**Problem:** Wherever "calculator" occurs in the entries, copy the line that holds it.

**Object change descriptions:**
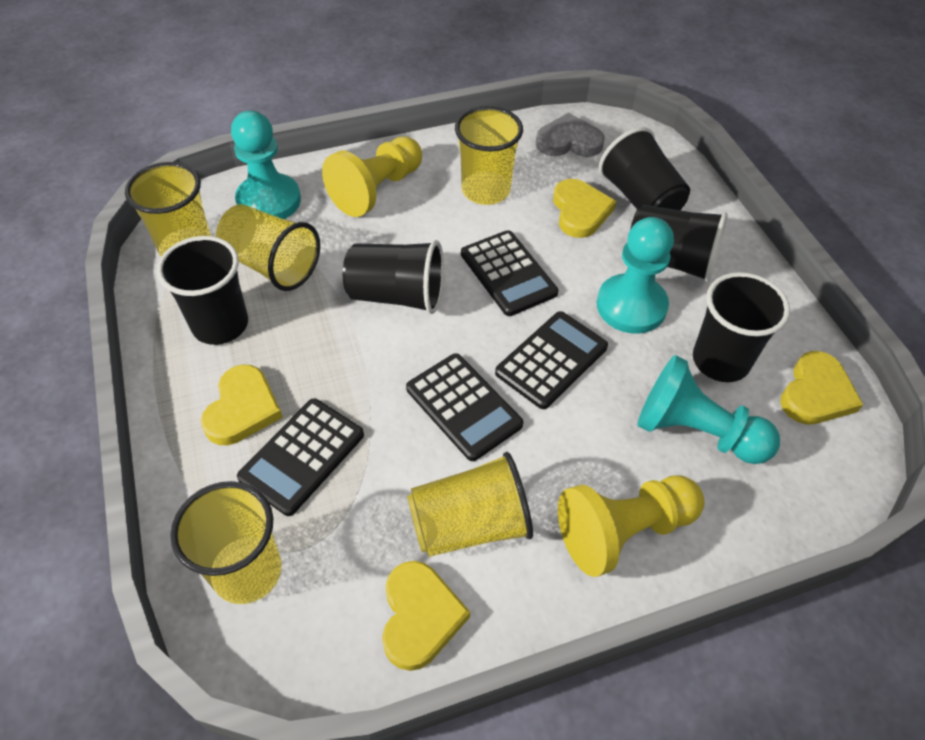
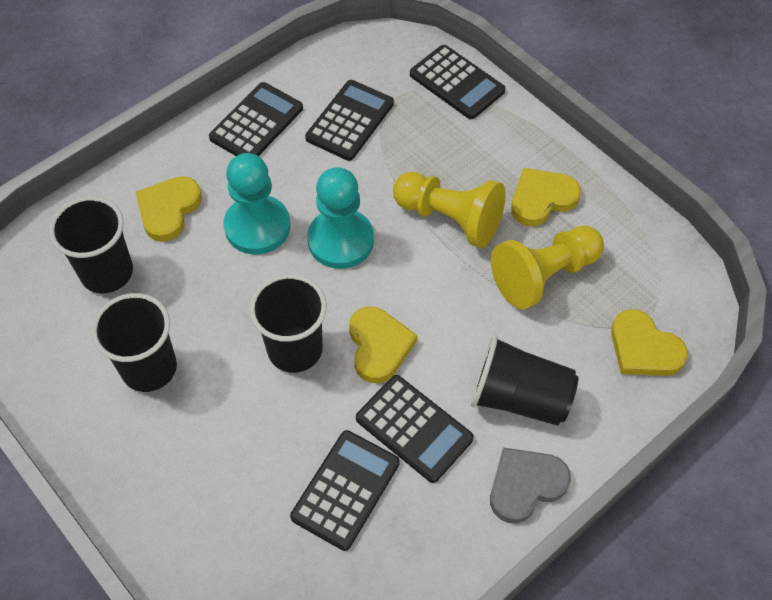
black calculator: 4 -> 5
black cup: 5 -> 4
turquoise pawn: 3 -> 2
yellow cup: 5 -> 0

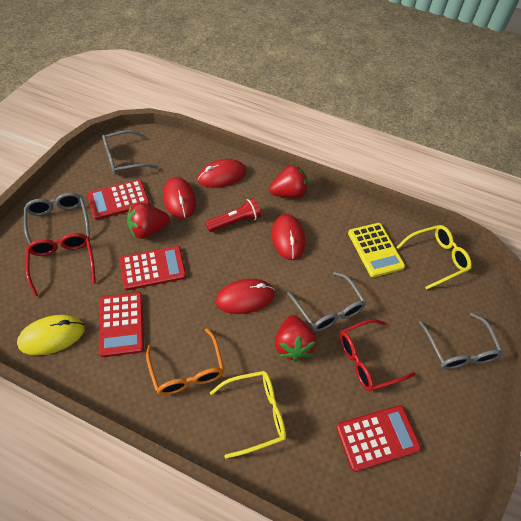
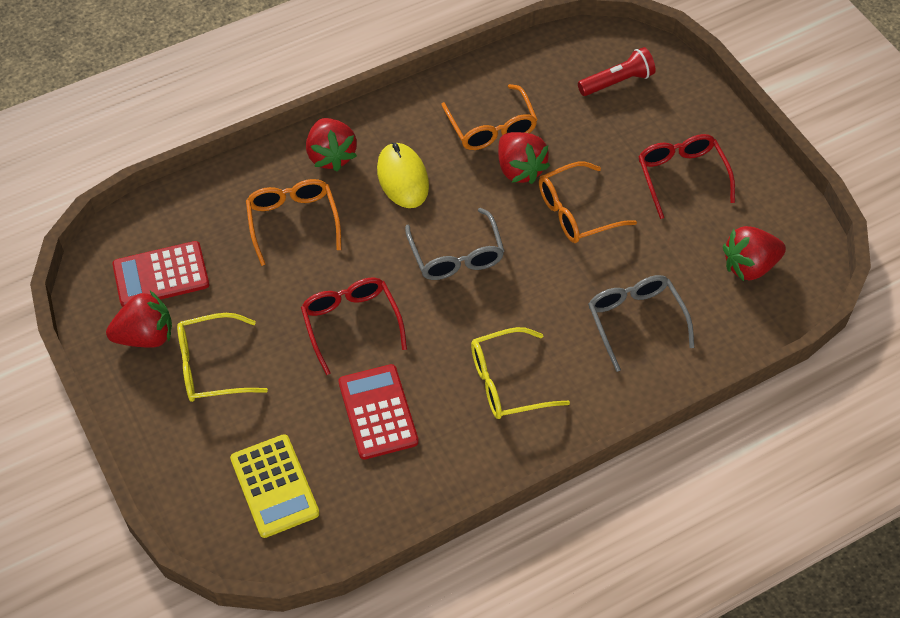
grey glasses: 4 -> 2
orange glasses: 1 -> 3
red calculator: 4 -> 2
red mouse: 4 -> 0
red strawberry: 3 -> 4

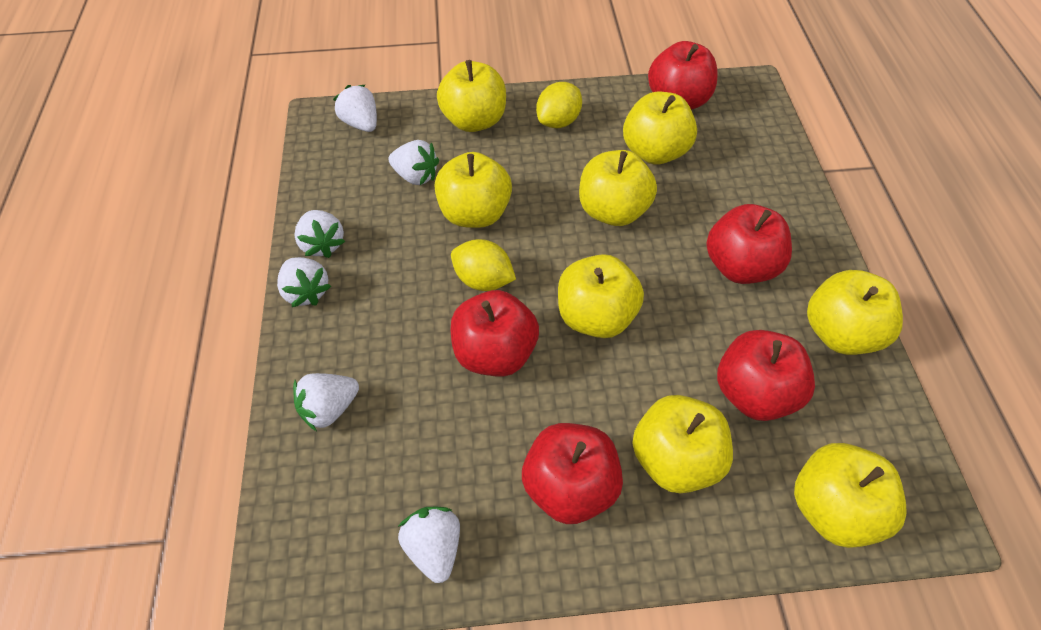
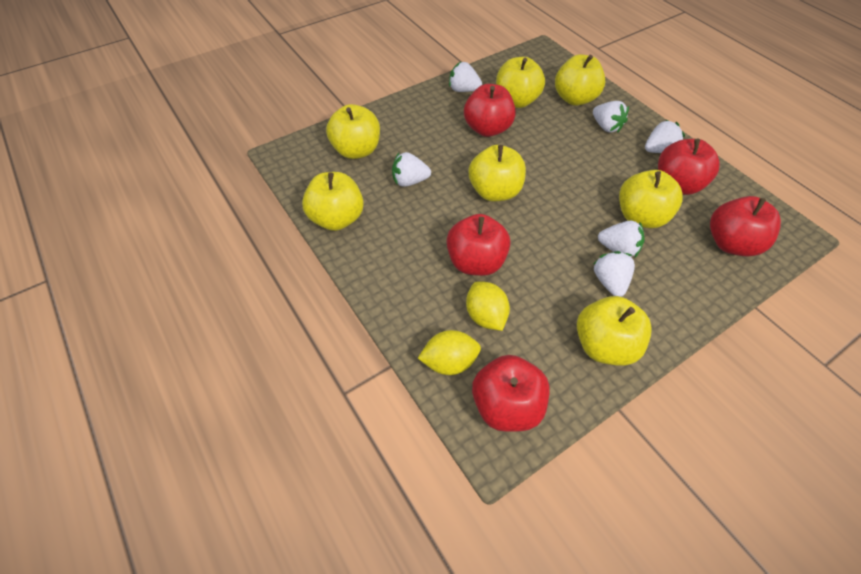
yellow apple: 8 -> 7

**Worked solution:**
black calculator: 4 -> 5
red calculator: 4 -> 2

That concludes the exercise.